▶ _DIRECTIONS_
Please transcribe the data below in full, word for word, without the images.

▶ _Dataset items_
┌────────
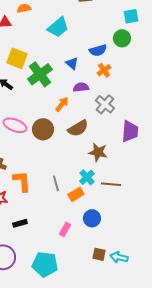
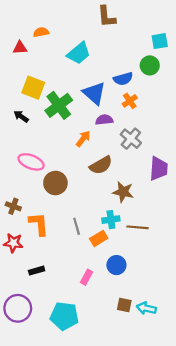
blue triangle: (72, 63) -> (94, 93), size x1.6
brown circle: (43, 129) -> (55, 183), moved
cyan cross: (87, 177) -> (111, 220), turned 35

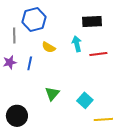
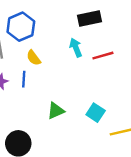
yellow semicircle: (49, 47) -> (34, 58), moved, turned 32
green triangle: (52, 94) -> (56, 111), turned 35

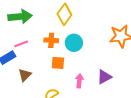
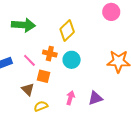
pink line: (21, 44) -> (29, 60), moved, turned 56
orange square: (58, 63) -> (44, 76), moved
brown triangle: (25, 75) -> (28, 89), moved, turned -40

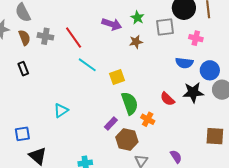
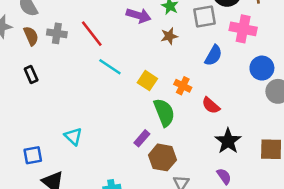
pink cross: (196, 38) -> (243, 29), size x1.5
blue semicircle: (184, 63) -> (213, 55), moved, turned -66
yellow square: (117, 77) -> (147, 81), turned -35
black star: (193, 92) -> (228, 141), moved, turned -30
cyan triangle: (61, 110) -> (73, 136), moved, turned -42
orange cross: (148, 119) -> (183, 86), moved

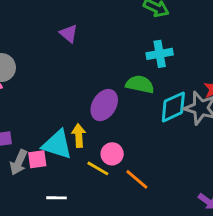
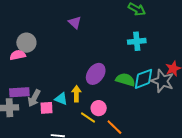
green semicircle: (140, 84) -> (125, 80), moved
cyan triangle: (57, 145) -> (61, 99), size x0.6
gray arrow: (19, 162) -> (34, 98), moved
└────────
▶ _SOLUTION TO THIS TASK_
blue triangle: (72, 63) -> (94, 93), size x1.6
brown circle: (43, 129) -> (55, 183), moved
cyan cross: (87, 177) -> (111, 220), turned 35

yellow semicircle: (49, 47) -> (34, 58), moved, turned 32
green triangle: (52, 94) -> (56, 111), turned 35

pink line: (21, 44) -> (29, 60), moved, turned 56
orange square: (58, 63) -> (44, 76), moved
brown triangle: (25, 75) -> (28, 89), moved, turned -40

pink cross: (196, 38) -> (243, 29), size x1.5
blue semicircle: (184, 63) -> (213, 55), moved, turned -66
yellow square: (117, 77) -> (147, 81), turned -35
black star: (193, 92) -> (228, 141), moved, turned -30
cyan triangle: (61, 110) -> (73, 136), moved, turned -42
orange cross: (148, 119) -> (183, 86), moved

green semicircle: (140, 84) -> (125, 80), moved
cyan triangle: (57, 145) -> (61, 99), size x0.6
gray arrow: (19, 162) -> (34, 98), moved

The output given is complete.